Activity.
Line by line, repeat the data below exactly, beginning at the first line and ending at the line with "R7: 18k (3V3, N017) -> 5.6k (3V3, N017)". Omit pictures.
━━ Supplied material
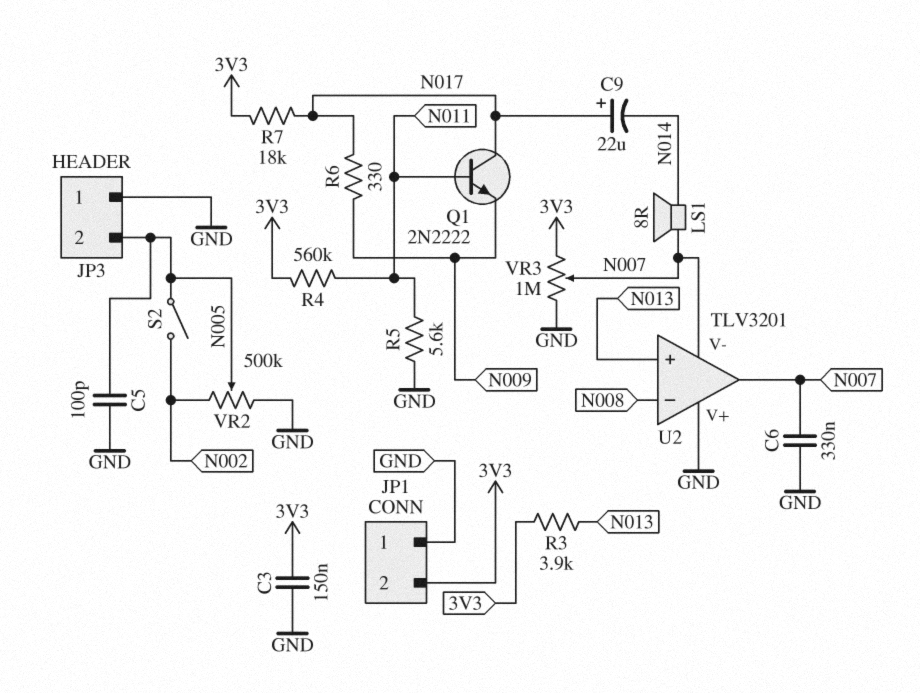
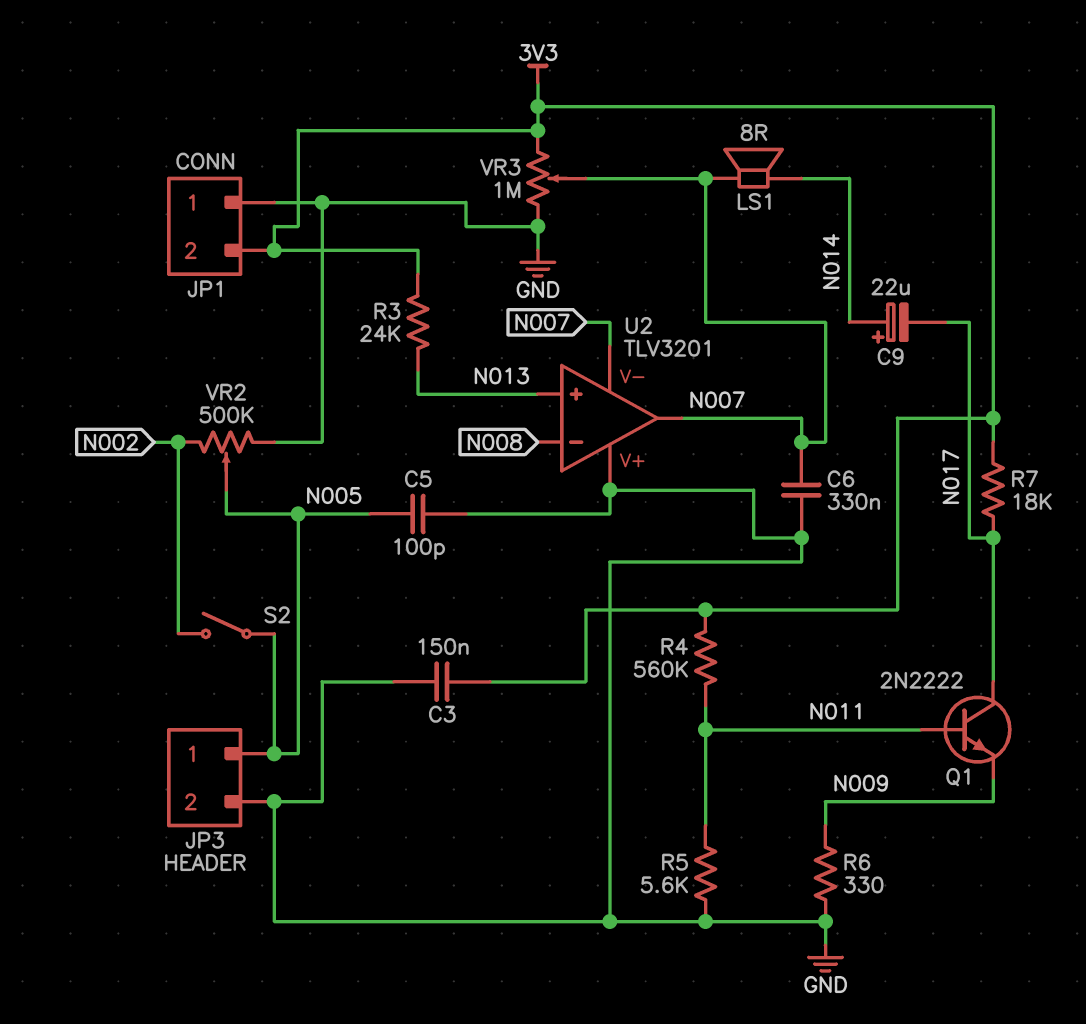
C9: 22uF (plus N017, minus N014) -> 22uF (plus N014, minus N017)
JP3 pin 1: GND -> N005
JP3 pin 2: N005 -> GND
R3: 3.9k (3V3, N013) -> 24k (3V3, N013)
R6: 330 (N009, N017) -> 330 (GND, N009)

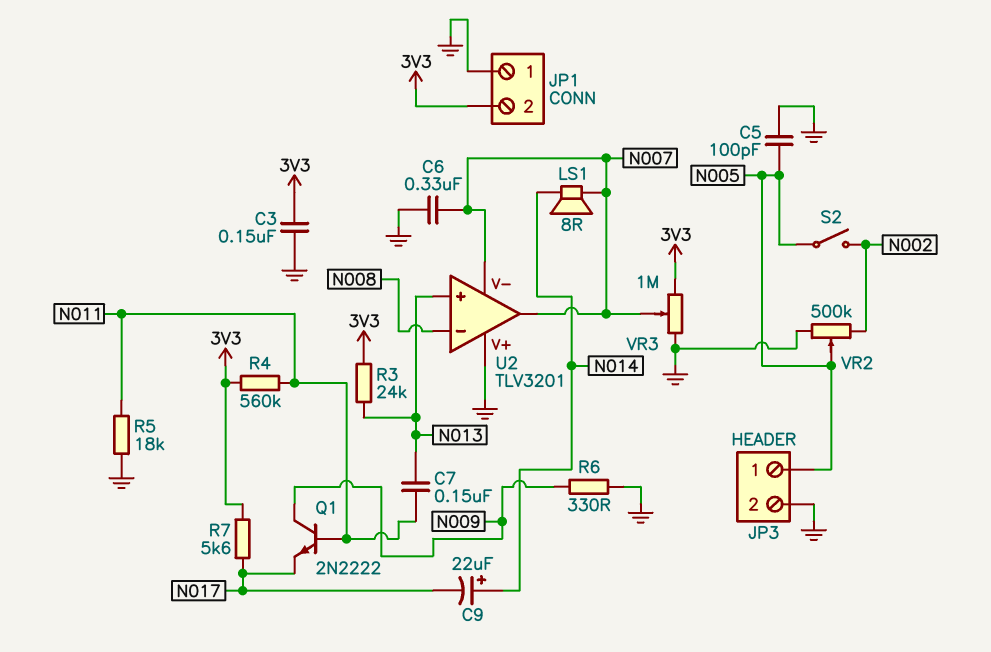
C7: none -> 150nF (N011, N013)
Q1: NPN 2N2222 (B N011, C N017, E N009) -> NPN 2N2222 (B N011, C N009, E N017)
R5: 5.6k (GND, N011) -> 18k (GND, N011)
R7: 18k (3V3, N017) -> 5.6k (3V3, N017)

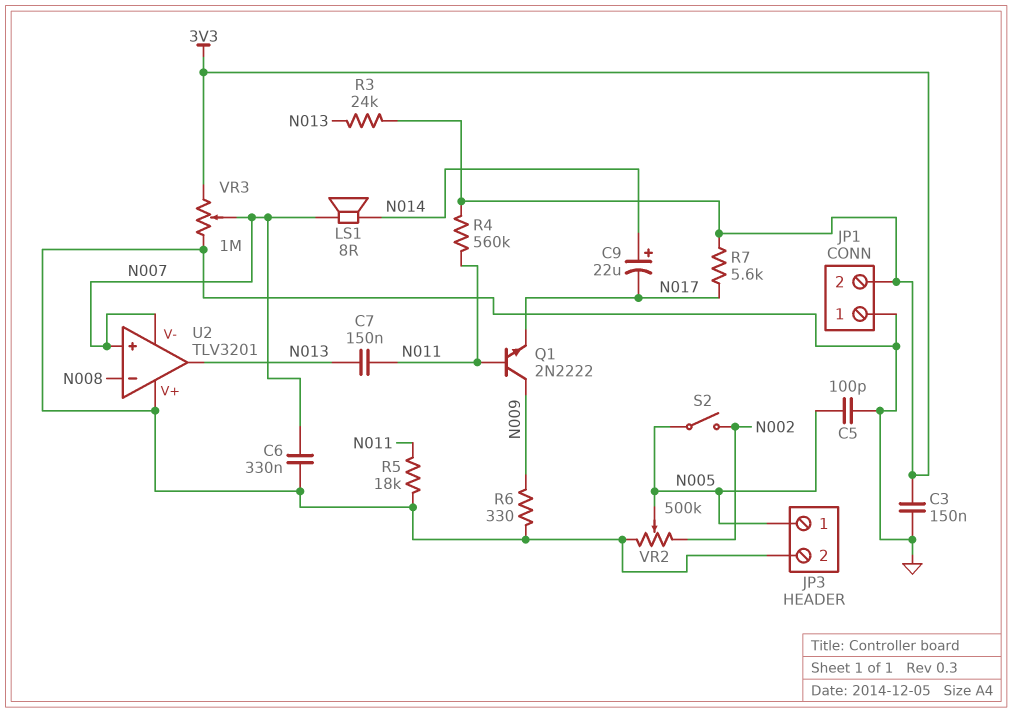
U2 pin in+: N013 -> N007
U2 pin out: N007 -> N013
━━━━
Response box.
C9: 22uF (plus N017, minus N014) -> 22uF (plus N014, minus N017)
JP3 pin 1: GND -> N005
JP3 pin 2: N005 -> GND
R3: 3.9k (3V3, N013) -> 24k (3V3, N013)
R6: 330 (N009, N017) -> 330 (GND, N009)

C7: none -> 150nF (N011, N013)
Q1: NPN 2N2222 (B N011, C N017, E N009) -> NPN 2N2222 (B N011, C N009, E N017)
R5: 5.6k (GND, N011) -> 18k (GND, N011)
R7: 18k (3V3, N017) -> 5.6k (3V3, N017)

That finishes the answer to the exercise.